Exercise requirements: Return the following lines and nothing else: the one holding "gray star: (105, 82) -> (118, 92), moved" and all those after it in the records below, unchanged, minus any pictures.
***** Dataset extract *****
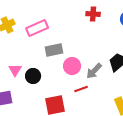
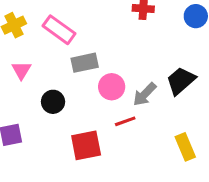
pink rectangle: (37, 28) -> (59, 30), turned 60
pink triangle: (15, 70) -> (21, 70), moved

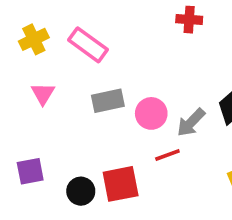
gray rectangle: (85, 63) -> (108, 101), moved
black circle: (53, 102) -> (81, 191), moved

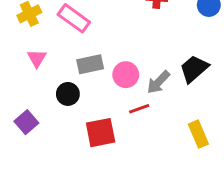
purple square: (30, 171) -> (26, 122), turned -30
black circle: (81, 191) -> (68, 94), moved

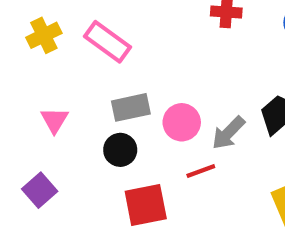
pink triangle: (37, 58) -> (54, 120), moved
black circle: (68, 94) -> (120, 150), moved

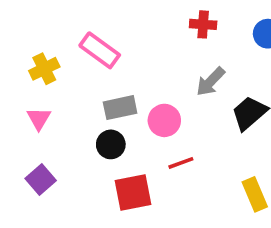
yellow cross: (44, 35) -> (44, 69), moved
pink triangle: (54, 120) -> (39, 119), moved
gray arrow: (228, 133) -> (210, 82), moved

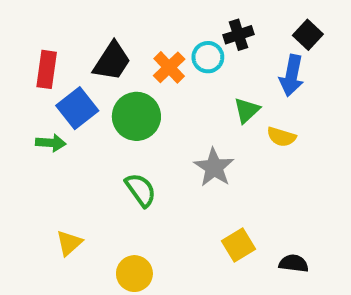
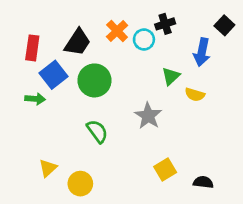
black square: (308, 35) -> (224, 25), moved
orange cross: (169, 67) -> (117, 31), moved
yellow circle: (134, 274) -> (80, 184), moved

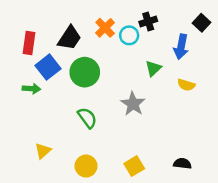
yellow semicircle: (195, 95) -> (186, 85), moved
yellow square: (165, 169) -> (134, 166), moved
yellow circle: (80, 184) -> (86, 166), moved

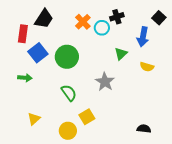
black trapezoid: (70, 38) -> (44, 19), moved
green arrow: (31, 89) -> (25, 78), moved
yellow square: (134, 166) -> (87, 117), moved

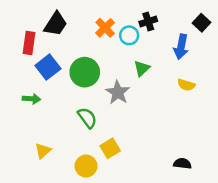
green triangle: (121, 54) -> (142, 68), moved
gray star: (105, 82) -> (118, 92), moved

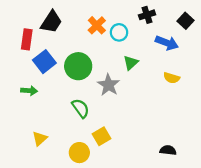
black cross: (148, 21) -> (147, 15), moved
blue arrow: (181, 47) -> (167, 43), turned -80

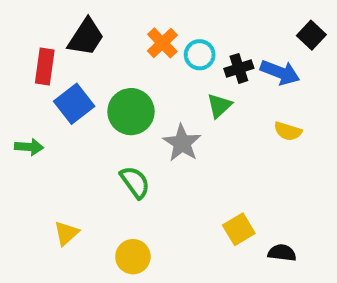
black cross: (147, 15) -> (239, 68), moved
green arrow: (29, 91) -> (29, 147), moved
yellow square: (102, 136) -> (239, 229), moved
*****
Result of this task:
gray star: (105, 82) -> (118, 92), moved

black cross: (148, 21) -> (147, 15), moved
blue arrow: (181, 47) -> (167, 43), turned -80

black cross: (147, 15) -> (239, 68), moved
green arrow: (29, 91) -> (29, 147), moved
yellow square: (102, 136) -> (239, 229), moved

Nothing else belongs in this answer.